=== Task input ===
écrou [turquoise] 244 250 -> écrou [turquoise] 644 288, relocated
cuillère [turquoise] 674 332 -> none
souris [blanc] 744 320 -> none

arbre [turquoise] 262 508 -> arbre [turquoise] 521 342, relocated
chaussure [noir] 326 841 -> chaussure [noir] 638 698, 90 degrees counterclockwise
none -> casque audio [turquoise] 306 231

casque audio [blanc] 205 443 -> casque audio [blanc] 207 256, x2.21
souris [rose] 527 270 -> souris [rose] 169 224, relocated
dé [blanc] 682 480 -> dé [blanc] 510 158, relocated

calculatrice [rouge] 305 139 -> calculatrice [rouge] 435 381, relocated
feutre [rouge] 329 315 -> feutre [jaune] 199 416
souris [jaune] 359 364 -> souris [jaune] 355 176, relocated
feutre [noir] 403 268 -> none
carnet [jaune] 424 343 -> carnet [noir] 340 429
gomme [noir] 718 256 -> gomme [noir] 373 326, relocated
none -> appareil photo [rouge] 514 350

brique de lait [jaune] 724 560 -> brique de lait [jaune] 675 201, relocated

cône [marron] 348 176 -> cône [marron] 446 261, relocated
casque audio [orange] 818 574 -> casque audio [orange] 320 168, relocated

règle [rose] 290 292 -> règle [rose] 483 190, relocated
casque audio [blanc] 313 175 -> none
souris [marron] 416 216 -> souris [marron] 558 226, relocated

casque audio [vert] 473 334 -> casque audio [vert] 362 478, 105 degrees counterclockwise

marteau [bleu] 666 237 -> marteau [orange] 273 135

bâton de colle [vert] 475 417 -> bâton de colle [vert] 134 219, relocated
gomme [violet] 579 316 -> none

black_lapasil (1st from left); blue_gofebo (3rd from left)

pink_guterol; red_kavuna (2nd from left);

=== Work to complete ===
Copy down every record, keeping each one exact.

=== Response ===
écrou [turquoise] 244 250 -> écrou [turquoise] 644 288, relocated
cuillère [turquoise] 674 332 -> none
souris [blanc] 744 320 -> none

arbre [turquoise] 262 508 -> arbre [turquoise] 521 342, relocated
chaussure [noir] 326 841 -> chaussure [noir] 638 698, 90 degrees counterclockwise
none -> casque audio [turquoise] 306 231

casque audio [blanc] 205 443 -> casque audio [blanc] 207 256, x2.21
souris [rose] 527 270 -> souris [rose] 169 224, relocated
dé [blanc] 682 480 -> dé [blanc] 510 158, relocated

calculatrice [rouge] 305 139 -> calculatrice [rouge] 435 381, relocated
feutre [rouge] 329 315 -> feutre [jaune] 199 416
souris [jaune] 359 364 -> souris [jaune] 355 176, relocated
feutre [noir] 403 268 -> none
carnet [jaune] 424 343 -> carnet [noir] 340 429
gomme [noir] 718 256 -> gomme [noir] 373 326, relocated
none -> appareil photo [rouge] 514 350

brique de lait [jaune] 724 560 -> brique de lait [jaune] 675 201, relocated

cône [marron] 348 176 -> cône [marron] 446 261, relocated
casque audio [orange] 818 574 -> casque audio [orange] 320 168, relocated

règle [rose] 290 292 -> règle [rose] 483 190, relocated
casque audio [blanc] 313 175 -> none
souris [marron] 416 216 -> souris [marron] 558 226, relocated

casque audio [vert] 473 334 -> casque audio [vert] 362 478, 105 degrees counterclockwise

marteau [bleu] 666 237 -> marteau [orange] 273 135

bâton de colle [vert] 475 417 -> bâton de colle [vert] 134 219, relocated
gomme [violet] 579 316 -> none

black_lapasil (1st from left); blue_gofebo (3rd from left)

pink_guterol; red_kavuna (2nd from left);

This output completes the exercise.